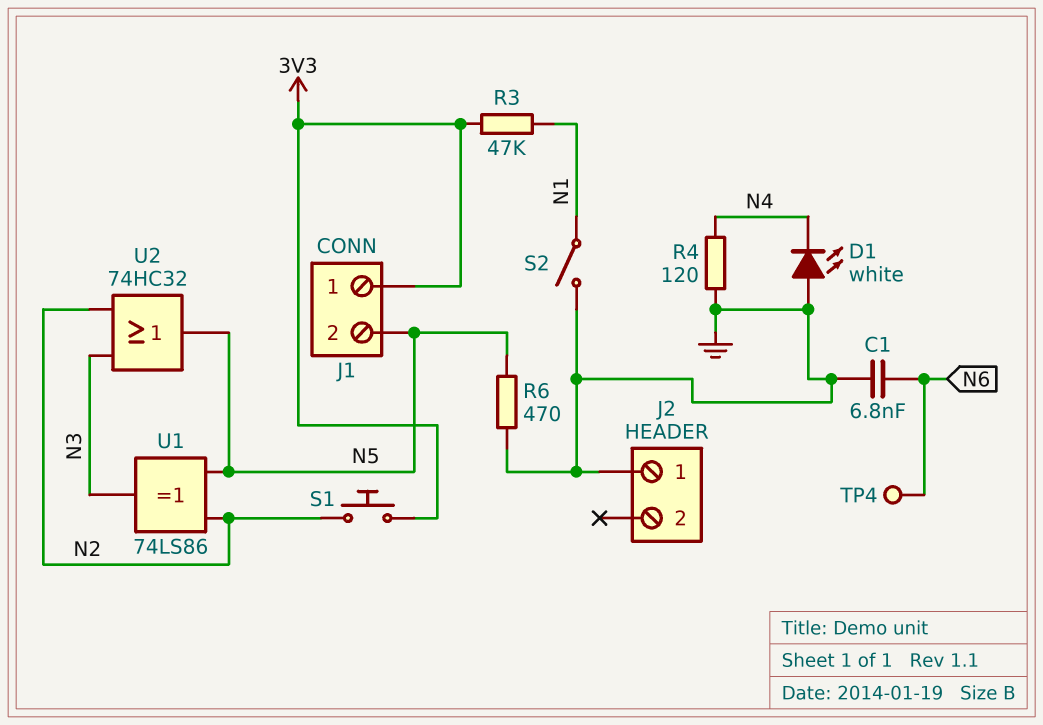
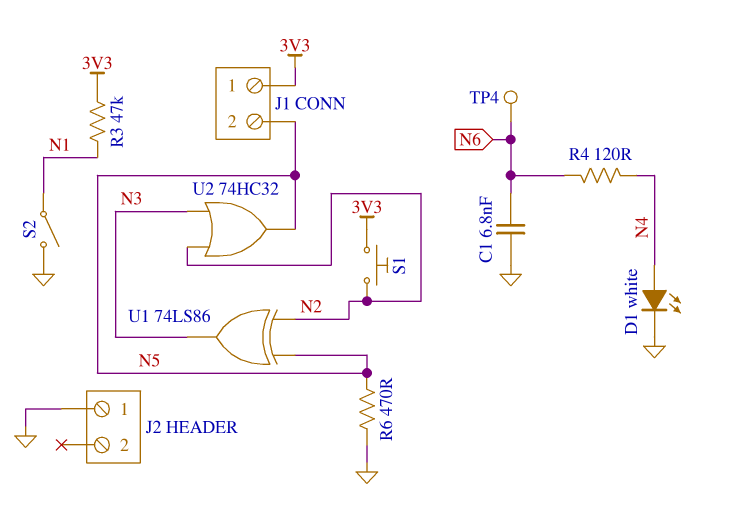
D1: LED white (A GND, K N4) -> LED white (A N4, K GND)
R4: 120 (GND, N4) -> 120 (N4, N6)

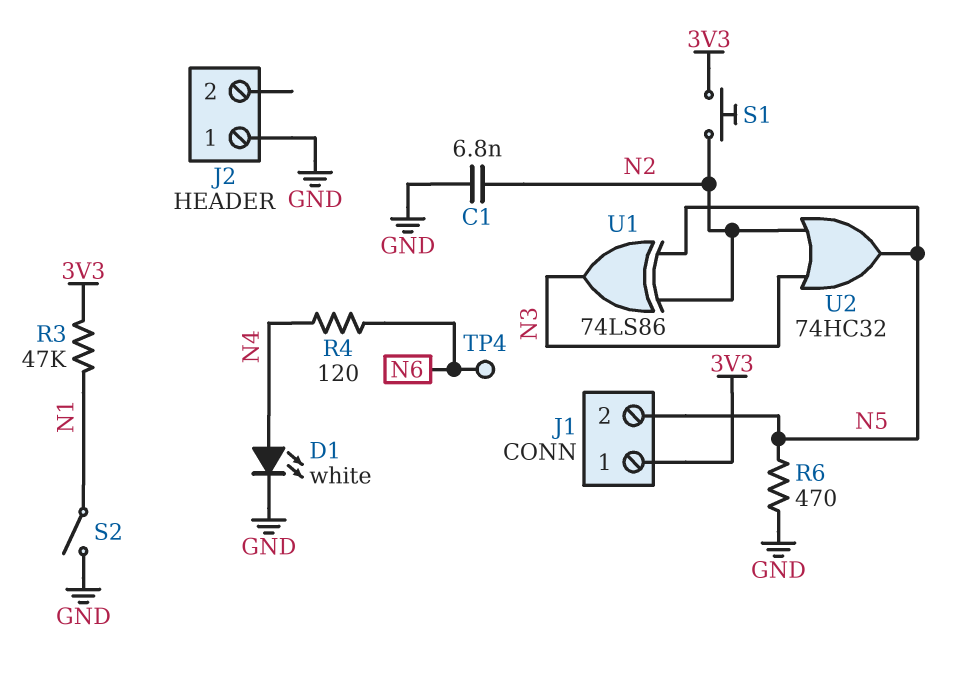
C1: 6.8nF (GND, N6) -> 6.8nF (GND, N2)

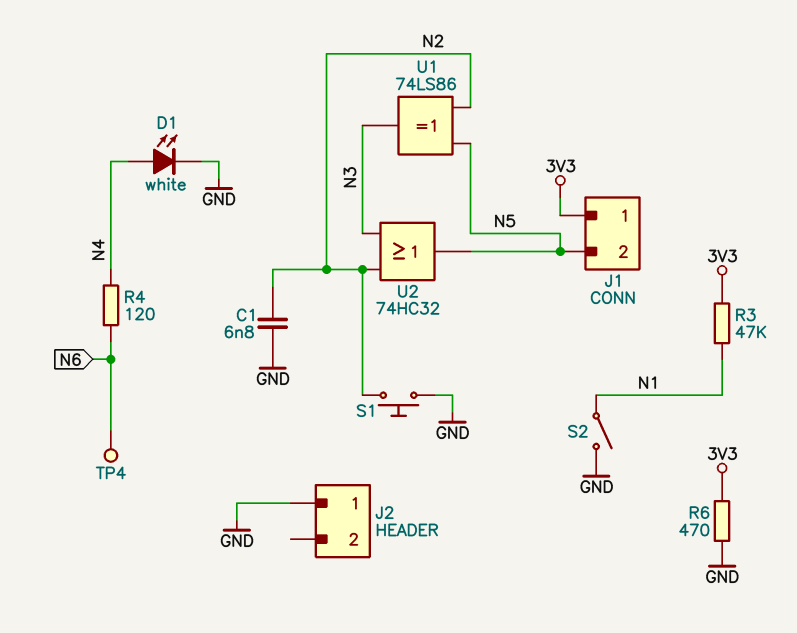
R6: 470 (GND, N5) -> 470 (3V3, GND)
S1: button (3V3, N2) -> button (GND, N2)

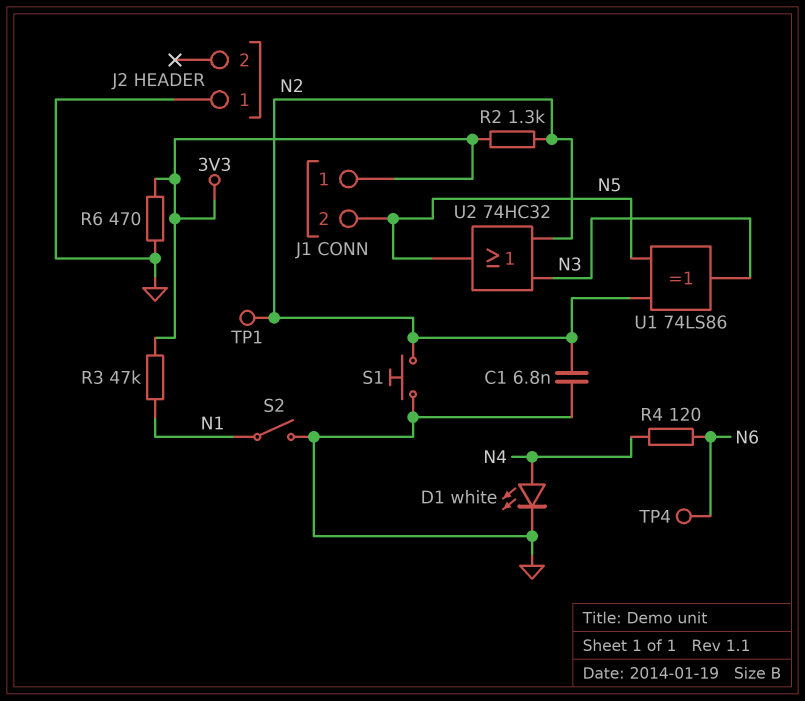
R2: none -> 1.3k (3V3, N2)
TP1: none -> test point (N2)

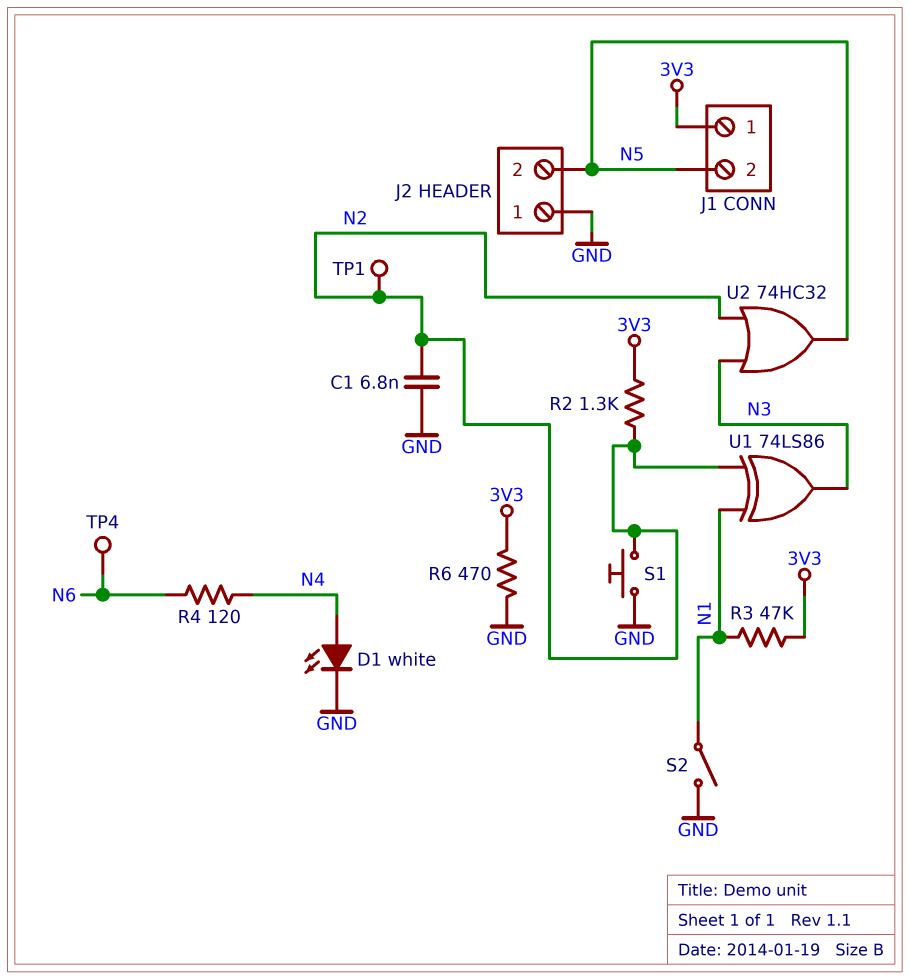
J2 pin 2: none -> N5
U1: XOR 74LS86 (in N2, in N5, out N3) -> XOR 74LS86 (in N1, in N2, out N3)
---------------
▶ YOUR INSTRUCTIONS
Only the lines from the one containing "J2 pin 2: none -> N5" through the last line of the records are to be set down, exactly as they appear.

▶ SOLUTION FOR THIS PROBLEM
J2 pin 2: none -> N5
U1: XOR 74LS86 (in N2, in N5, out N3) -> XOR 74LS86 (in N1, in N2, out N3)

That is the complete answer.